*What you have to do*: Your task is to repeat exactly the lines below between the line holding "AUDIO pin BUSY: D9 -> A6" and the line holding "SONAR: JSN-SR04 -> US-100", inclusive, and only those.

*Stored data*:

=== Begin Enclosure ===

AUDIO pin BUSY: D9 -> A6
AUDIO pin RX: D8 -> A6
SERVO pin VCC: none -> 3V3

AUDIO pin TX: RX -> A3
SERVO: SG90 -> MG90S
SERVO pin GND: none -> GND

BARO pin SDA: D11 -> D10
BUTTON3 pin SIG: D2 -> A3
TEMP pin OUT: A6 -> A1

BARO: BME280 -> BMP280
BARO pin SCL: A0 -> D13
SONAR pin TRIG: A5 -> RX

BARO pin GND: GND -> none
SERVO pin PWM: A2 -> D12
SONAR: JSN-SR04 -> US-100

=== End Enclosure ===
=== Begin Enclosure ===

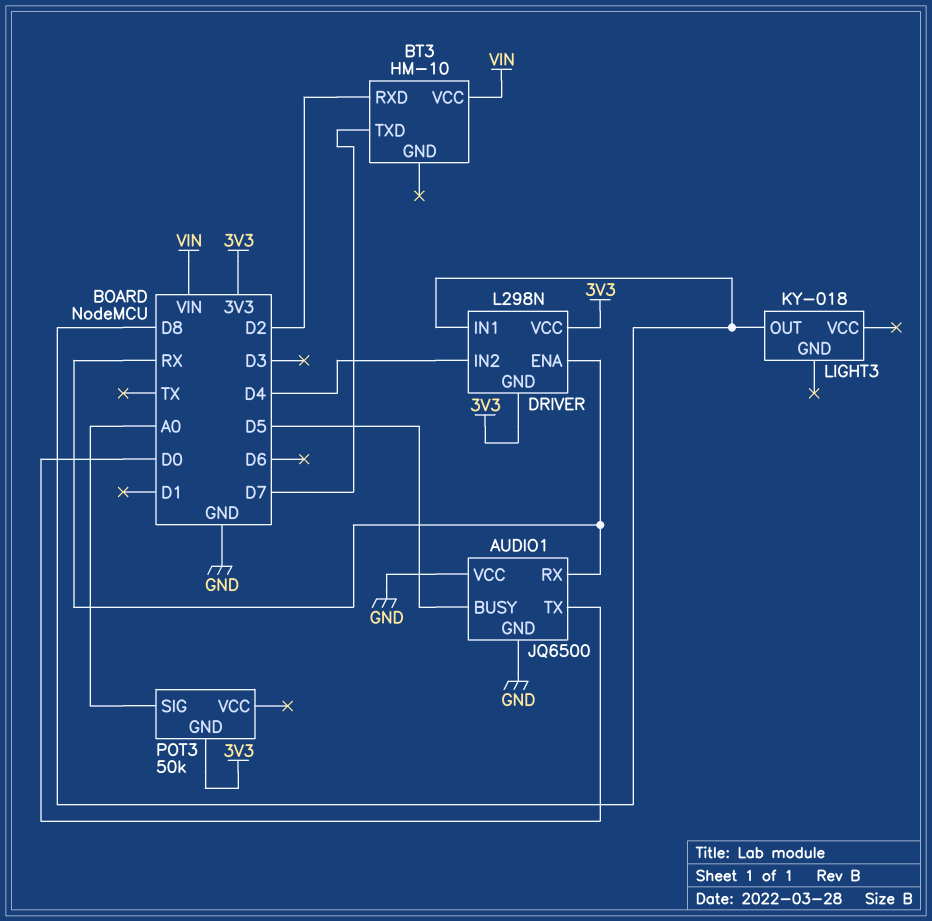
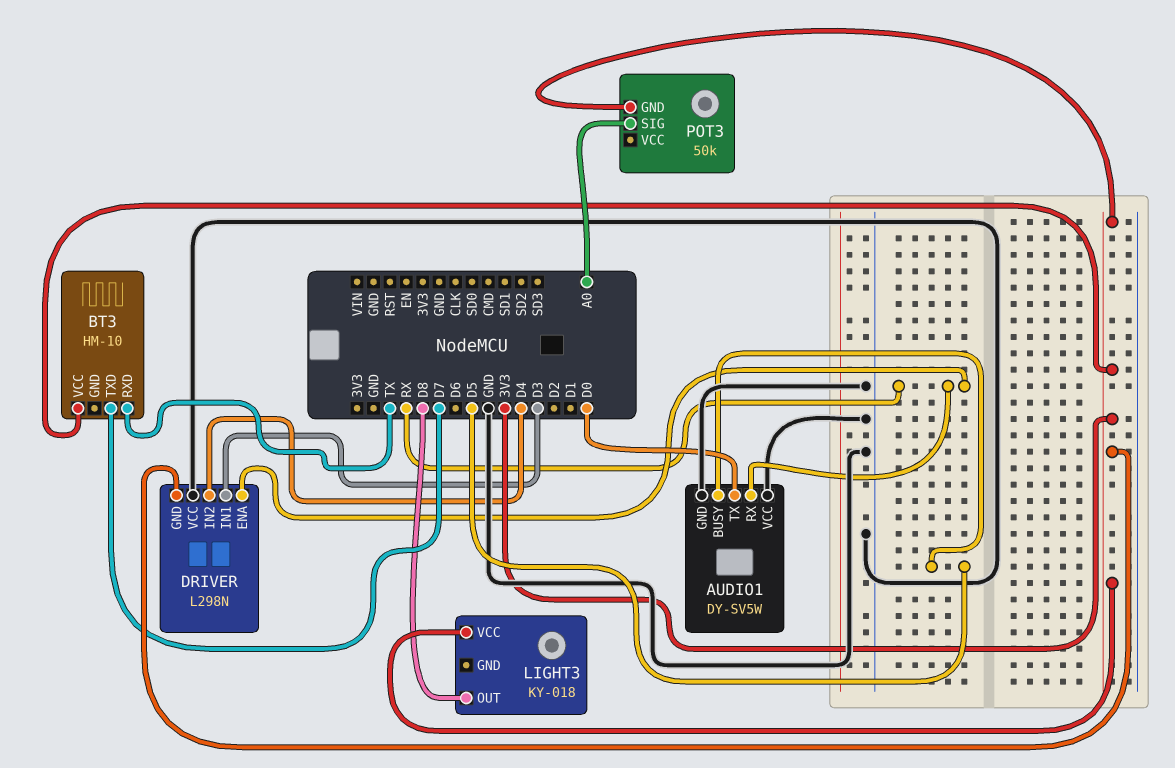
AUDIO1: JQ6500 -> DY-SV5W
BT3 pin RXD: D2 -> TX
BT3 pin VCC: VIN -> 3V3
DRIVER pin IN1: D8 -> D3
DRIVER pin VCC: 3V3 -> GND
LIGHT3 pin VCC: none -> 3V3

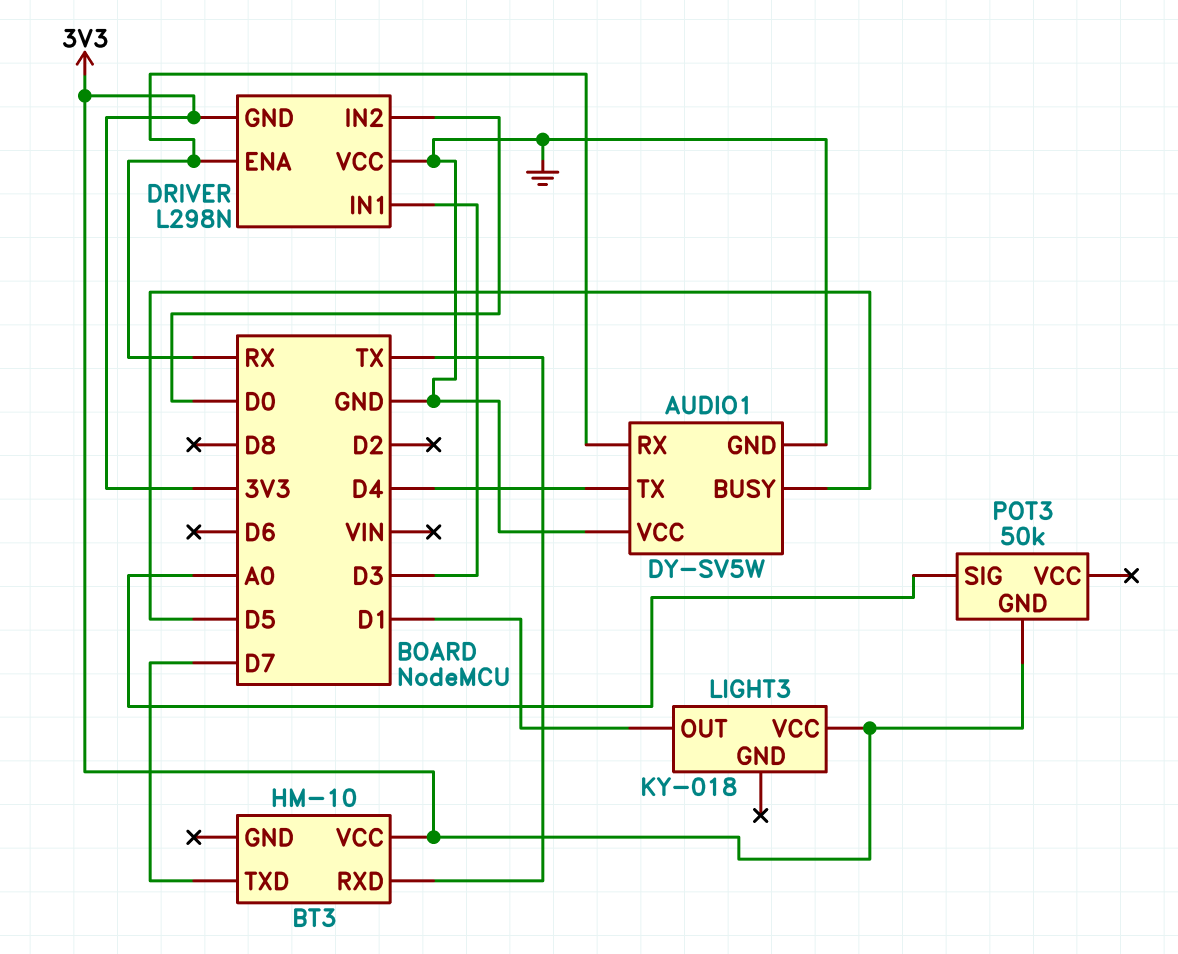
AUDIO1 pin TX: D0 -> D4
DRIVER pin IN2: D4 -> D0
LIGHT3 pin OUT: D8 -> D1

=== End Enclosure ===

*Written answer*:
AUDIO pin BUSY: D9 -> A6
AUDIO pin RX: D8 -> A6
SERVO pin VCC: none -> 3V3

AUDIO pin TX: RX -> A3
SERVO: SG90 -> MG90S
SERVO pin GND: none -> GND

BARO pin SDA: D11 -> D10
BUTTON3 pin SIG: D2 -> A3
TEMP pin OUT: A6 -> A1

BARO: BME280 -> BMP280
BARO pin SCL: A0 -> D13
SONAR pin TRIG: A5 -> RX

BARO pin GND: GND -> none
SERVO pin PWM: A2 -> D12
SONAR: JSN-SR04 -> US-100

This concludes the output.